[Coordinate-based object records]
· · ·

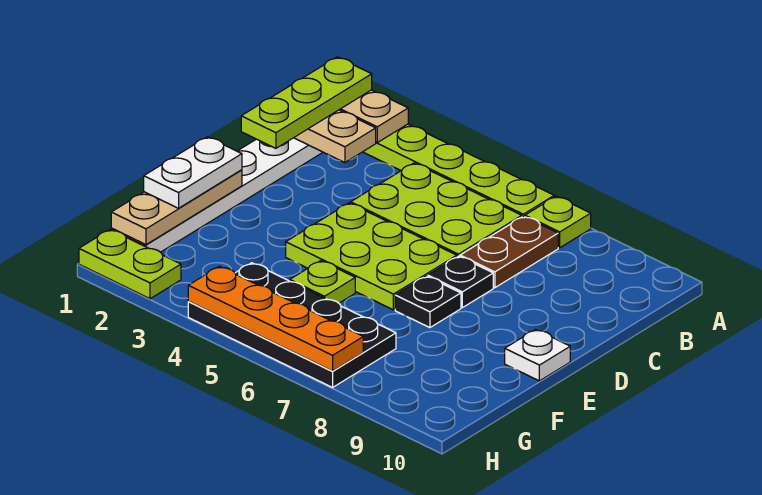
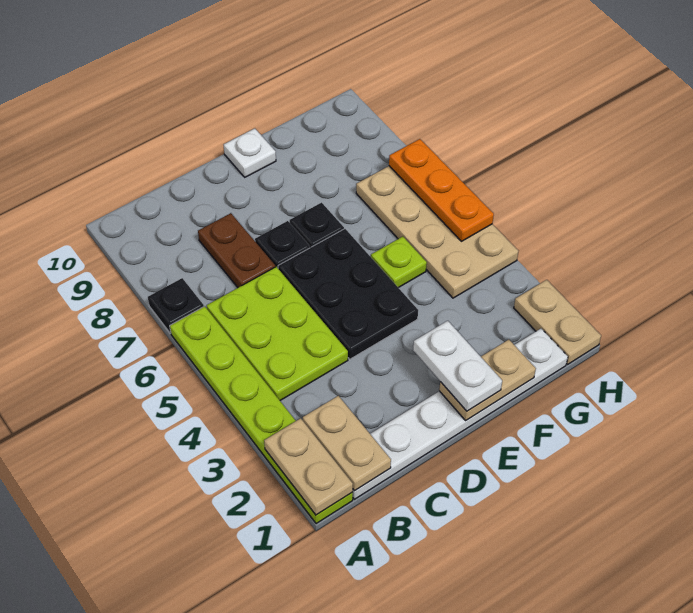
lime plate A1:C1 level 3 -> none
lime plate A7 level 1 -> black plate A7 level 1
brown plate B7:C7 level 1 -> brown plate C7:C8 level 1
lime plate D4:E6 level 1 -> black plate D4:E6 level 1
tan plate E1:G1 level 2 -> tan plate E1:F1 level 2
white plate E1:F1 level 3 -> white plate E1:E2 level 3
black plate G4:H7 level 1 -> tan plate G4:H7 level 1
lime plate H1:H2 level 1 -> tan plate H1:H2 level 1
orange plate H4:H7 level 2 -> orange plate H5:H7 level 2

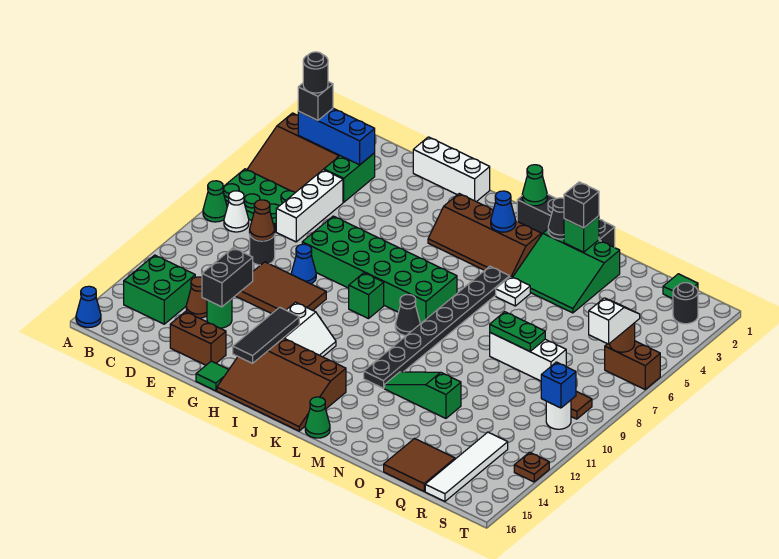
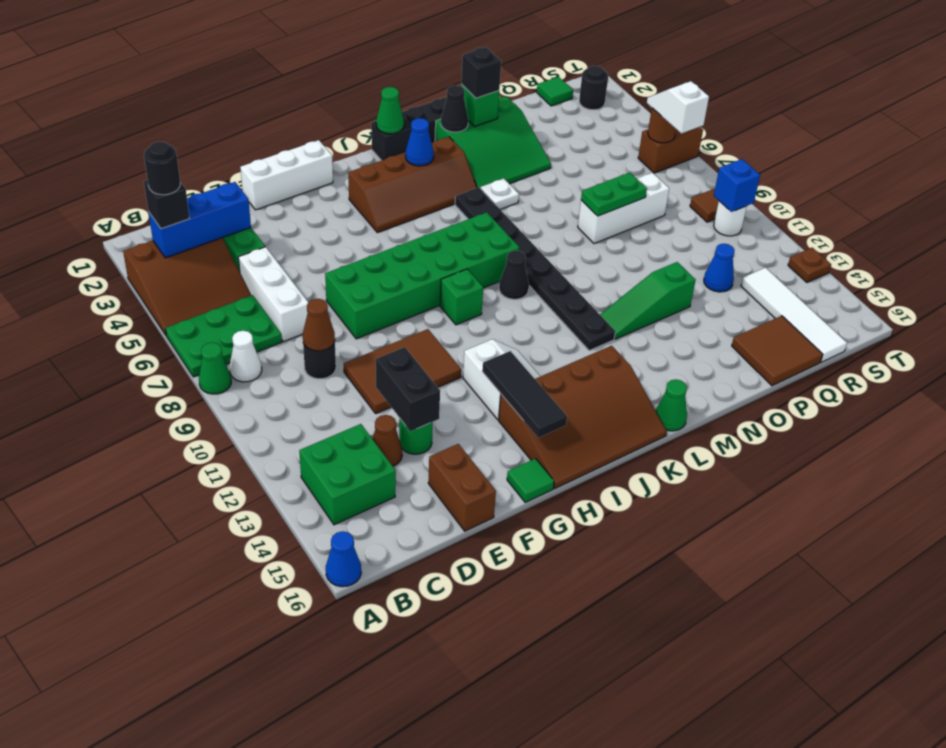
brown brick E15:F15 level 1 -> brown brick E15:E16 level 1
blue cone F9 level 1 -> blue cone Q12 level 1

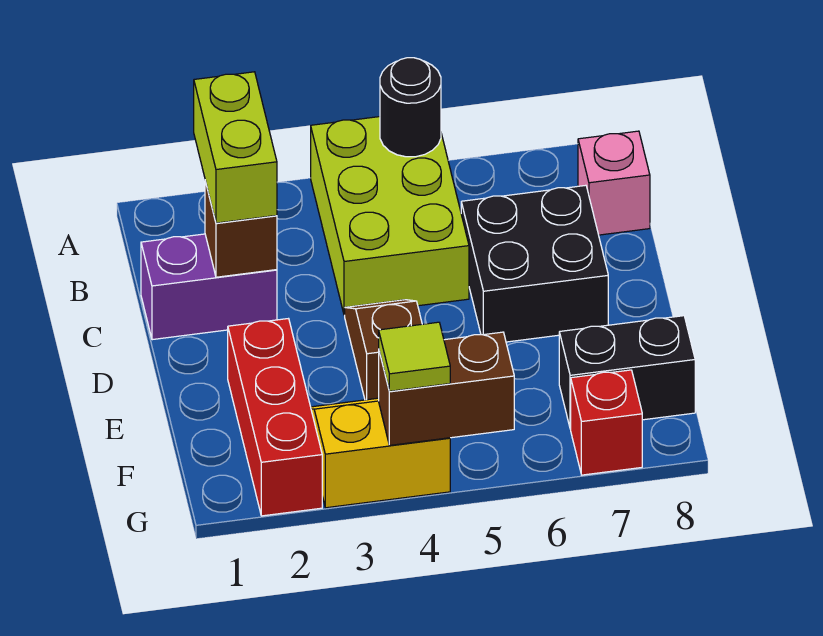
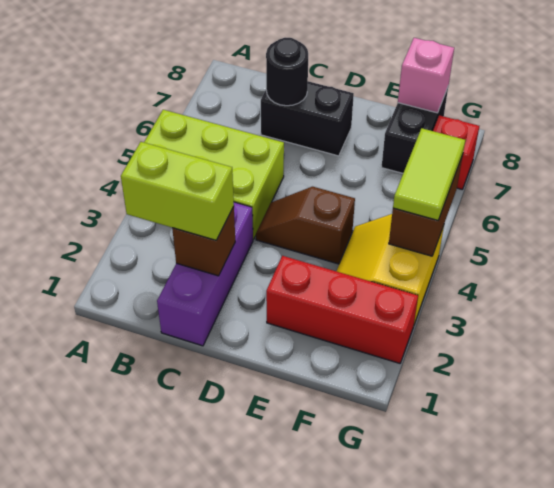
black round brick A5 level 2 -> black round brick C7 level 2
pink brick B8 level 1 -> pink brick F8 level 2
purple brick C1:C2 level 1 -> purple brick C1:C3 level 1
black brick C6:D7 level 1 -> black brick C7:D7 level 1
lime tile G4 level 3 -> lime tile G4:G5 level 3

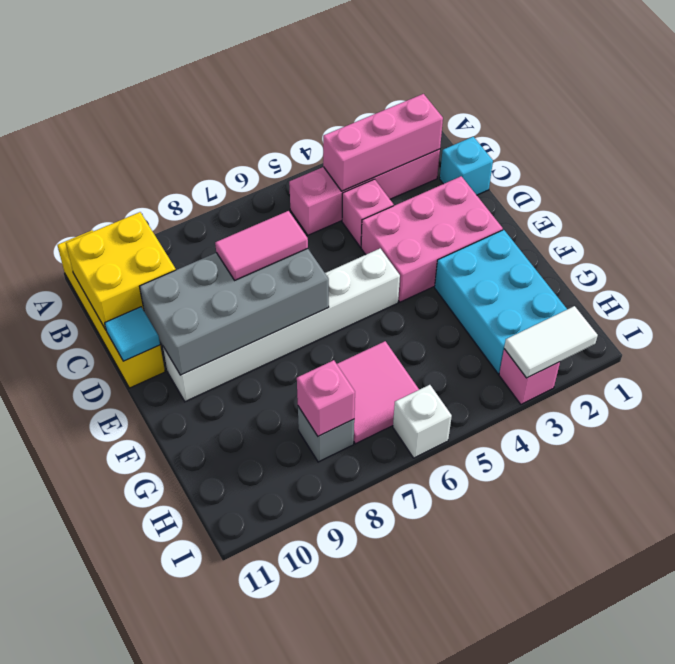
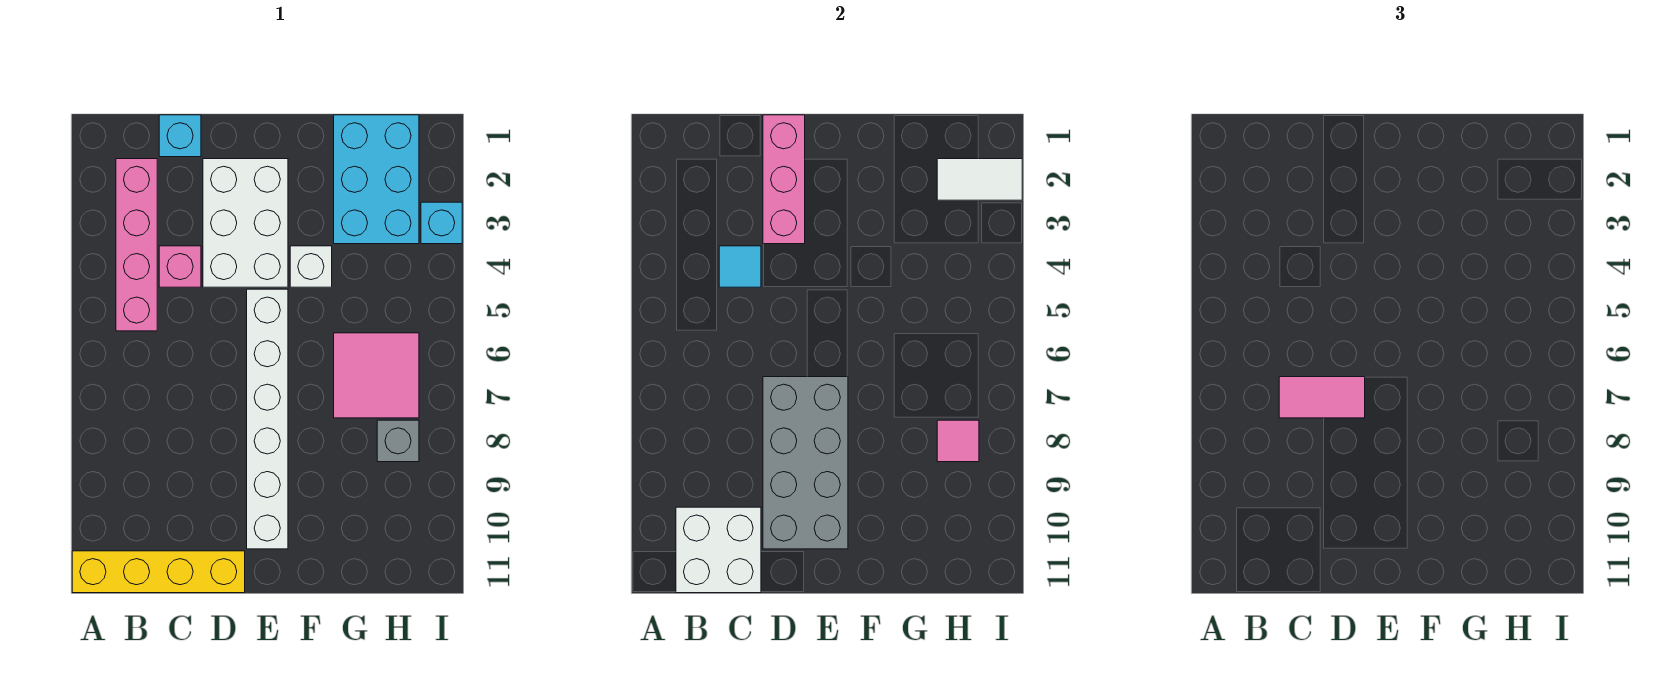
pink brick B2:B4 level 2 -> pink brick D1:D3 level 2
yellow brick B10:C11 level 2 -> white brick B10:C11 level 2
pink brick D2:E4 level 1 -> white brick D2:E4 level 1
pink tile D7:D8 level 3 -> pink tile C7:D7 level 3
cyan tile D11 level 2 -> cyan tile C4 level 2
cyan brick F2:H3 level 1 -> cyan brick G1:H3 level 1
pink brick H8 level 2 -> pink tile H8 level 2
white tile I2:I3 level 2 -> white tile H2:I2 level 2
pink brick I3 level 1 -> cyan brick I3 level 1
white brick I6 level 1 -> white brick F4 level 1

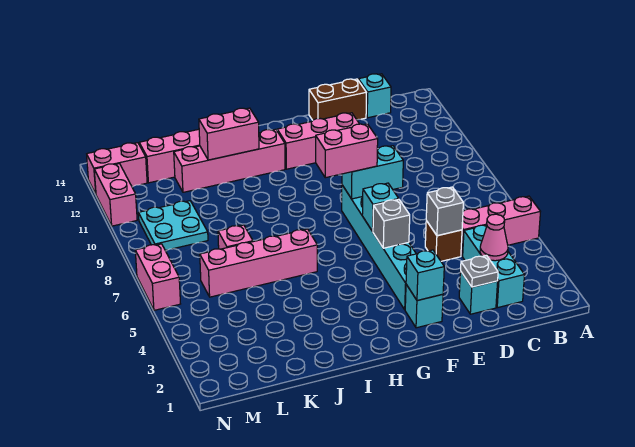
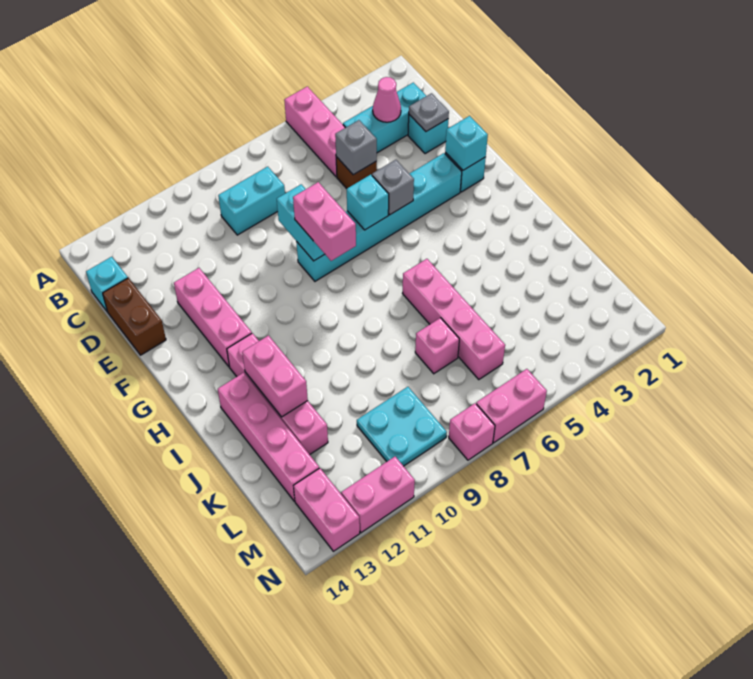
none -> cyan brick C8:C9 level 1
none -> pink brick N8 level 1

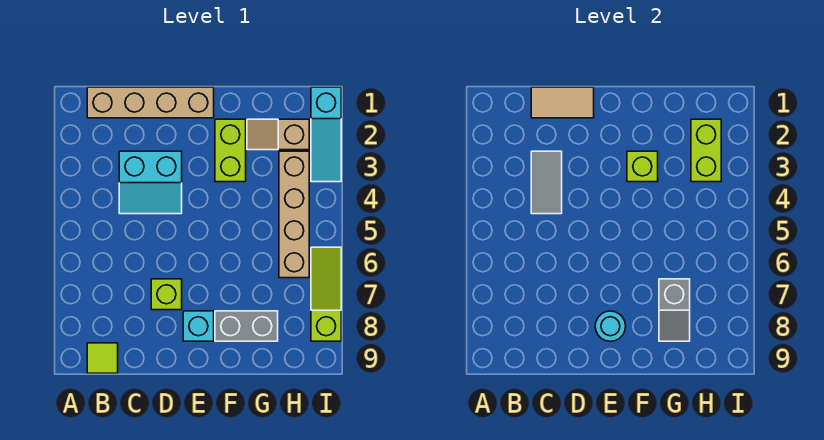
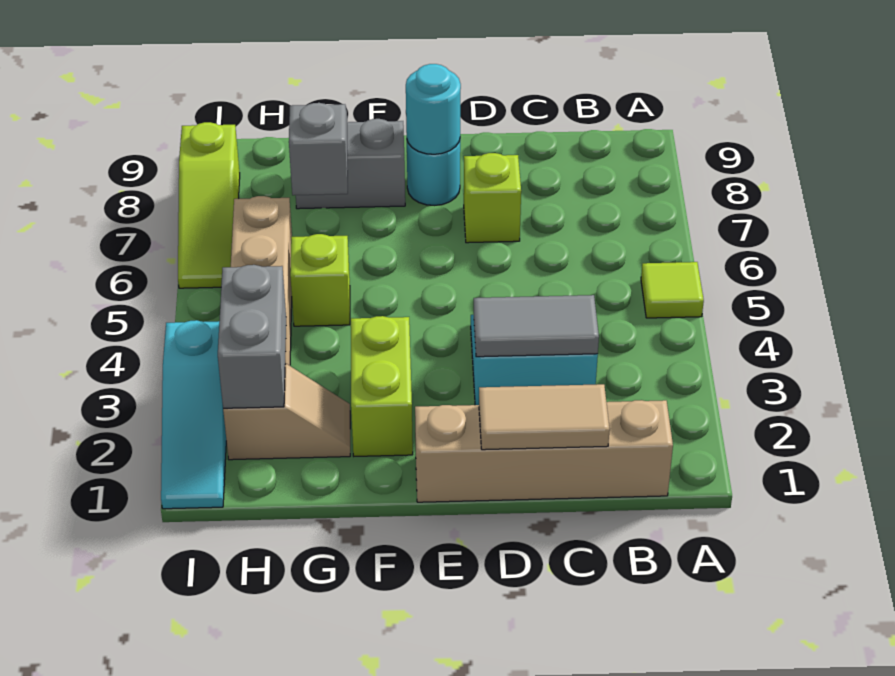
lime tile B9 level 1 -> lime tile A5 level 1
grey tile C3:C4 level 2 -> grey tile C3:D3 level 2
cyan brick E8 level 1 -> cyan round brick E8 level 1
lime brick F3 level 2 -> lime brick G5 level 1
lime brick H2:H3 level 2 -> grey brick H2:H3 level 2
cyan slope I1:I3 level 1 top 1 -> cyan slope I1:I3 level 1 top 3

· · ·

For this exercise, copy each line of the data above exactly, from the first through the line containing "white plate E1:F1", and drop the pictures.

lime plate A1:C1 level 3 -> none
lime plate A7 level 1 -> black plate A7 level 1
brown plate B7:C7 level 1 -> brown plate C7:C8 level 1
lime plate D4:E6 level 1 -> black plate D4:E6 level 1
tan plate E1:G1 level 2 -> tan plate E1:F1 level 2
white plate E1:F1 level 3 -> white plate E1:E2 level 3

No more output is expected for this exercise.